» **Exercise requirements**
Quote the whole listing word for word. Do not include the pictures.

» **Stored data**
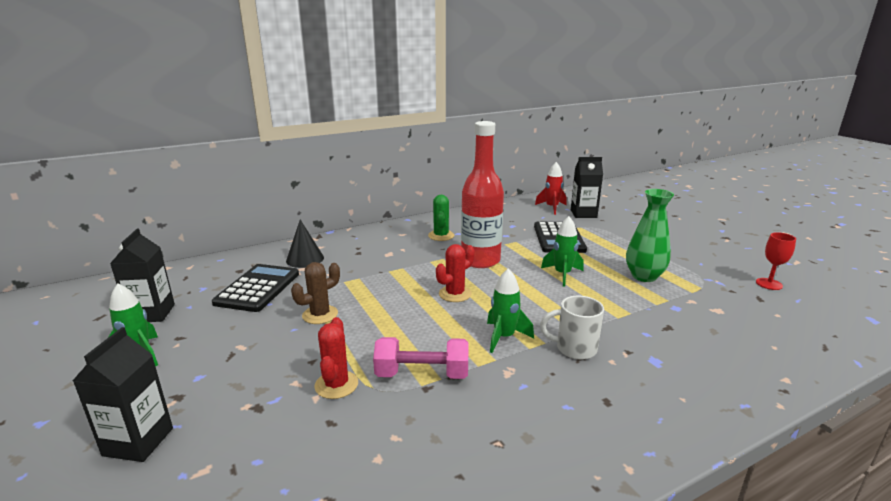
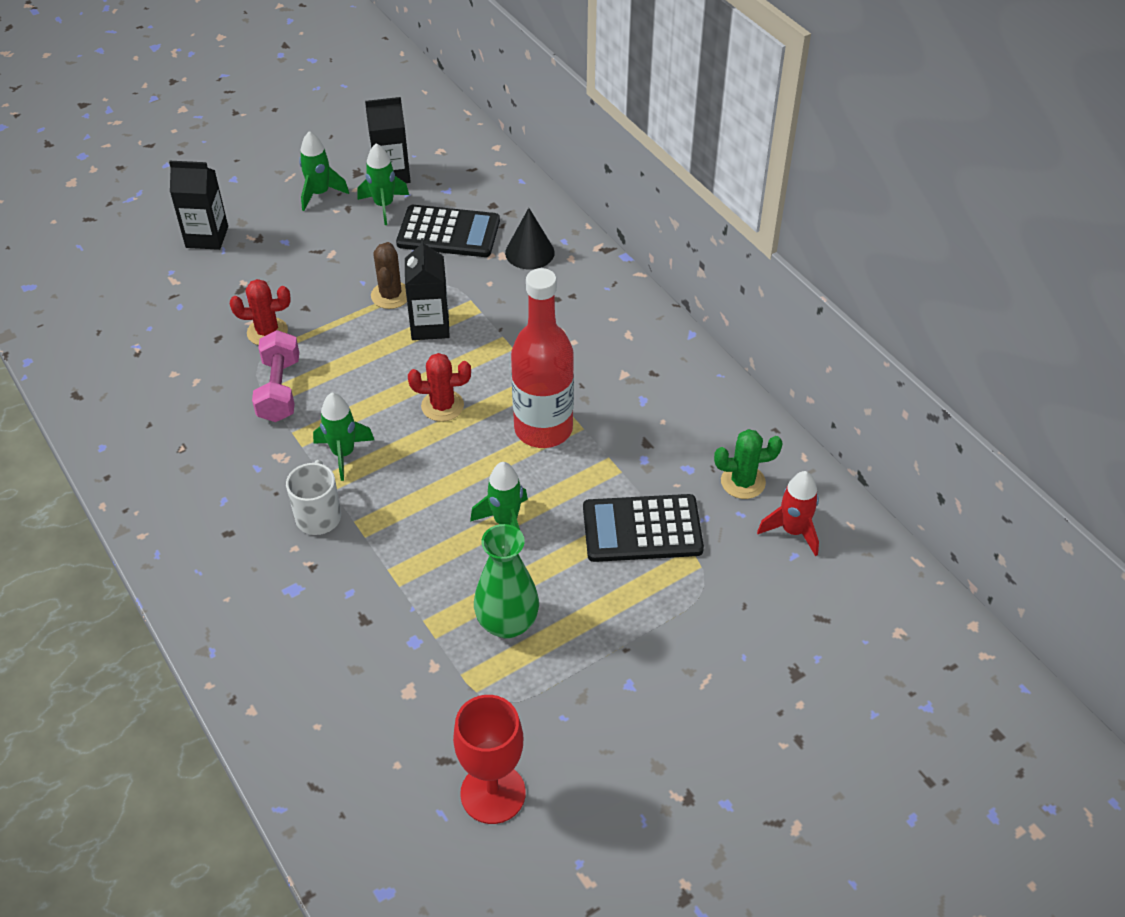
camera: 85 degrees right, 25 degrees up
(194, 318) = (384, 206): none -> green rocket
(320, 315) = (390, 295): brown cactus -> brown cactus turned 45 degrees clockwise
(441, 236) = (628, 379): green cactus -> green cactus (743, 482)
(455, 294) = (442, 406): red cactus -> red cactus turned 45 degrees counterclockwise
(583, 214) = (771, 579): black carton -> black carton (430, 326)
(769, 284) = (493, 793): red goblet -> red goblet, size x1.66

» **Solution for this exercise**
camera: 85 degrees right, 25 degrees up
(194, 318) = (384, 206): none -> green rocket
(320, 315) = (390, 295): brown cactus -> brown cactus turned 45 degrees clockwise
(441, 236) = (628, 379): green cactus -> green cactus (743, 482)
(455, 294) = (442, 406): red cactus -> red cactus turned 45 degrees counterclockwise
(583, 214) = (771, 579): black carton -> black carton (430, 326)
(769, 284) = (493, 793): red goblet -> red goblet, size x1.66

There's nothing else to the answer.